* THE PROBLEM: Your answer must be an exact copy of the data below, minus any pictures.

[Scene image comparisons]
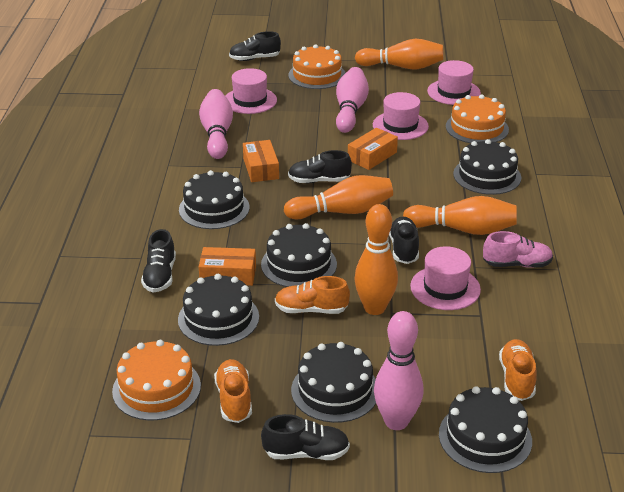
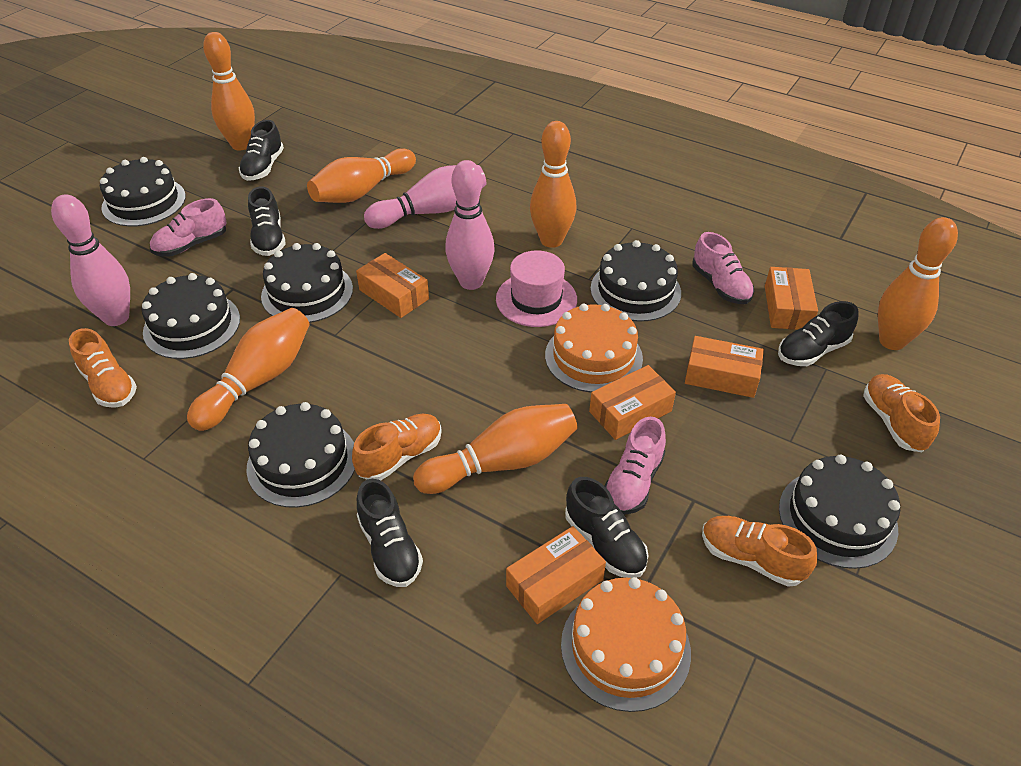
orange bowling pin: 4 -> 6
orange box: 3 -> 5
orange cake: 3 -> 2
orange shoe: 3 -> 4
pink hat: 4 -> 1
pink shoe: 1 -> 3

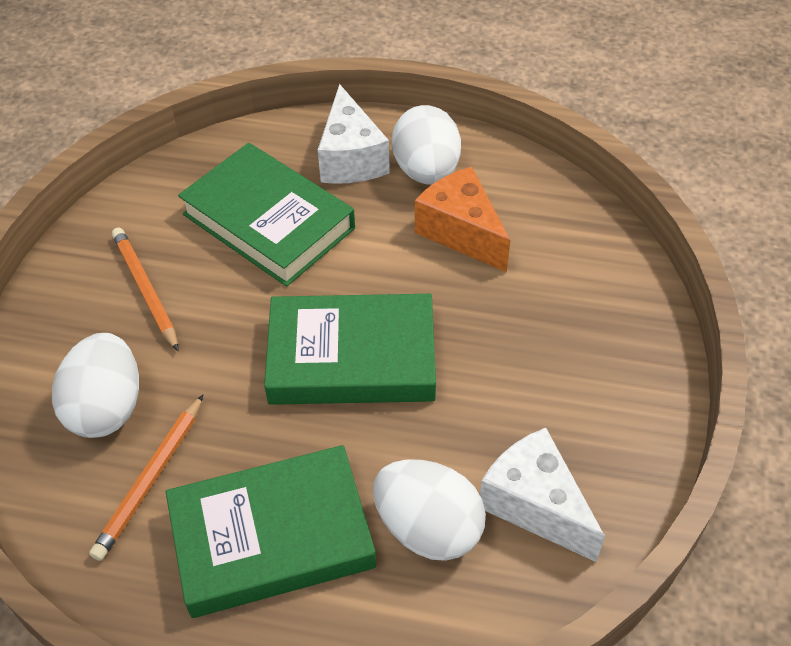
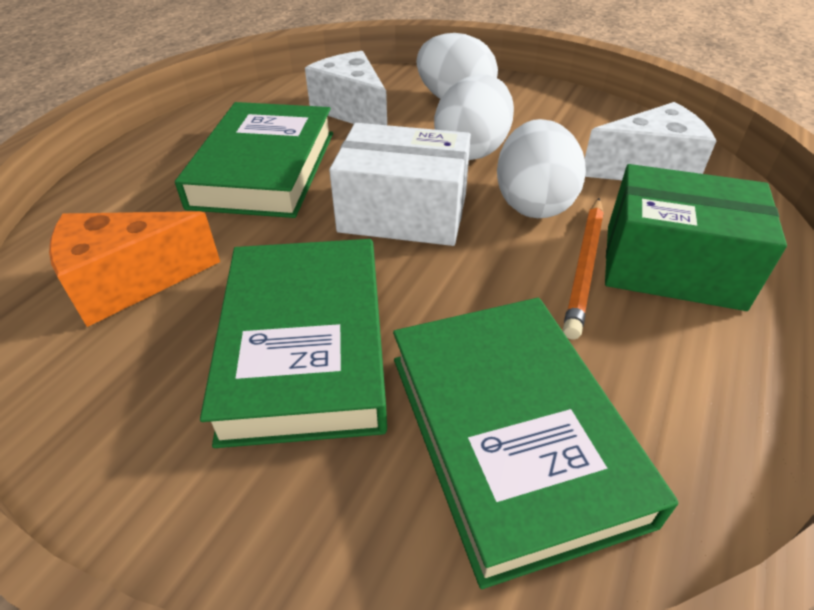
green box: 0 -> 1
orange pencil: 2 -> 1
white box: 0 -> 1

* RESULT OF THIS TASK:
orange bowling pin: 4 -> 6
orange box: 3 -> 5
orange cake: 3 -> 2
orange shoe: 3 -> 4
pink hat: 4 -> 1
pink shoe: 1 -> 3

green box: 0 -> 1
orange pencil: 2 -> 1
white box: 0 -> 1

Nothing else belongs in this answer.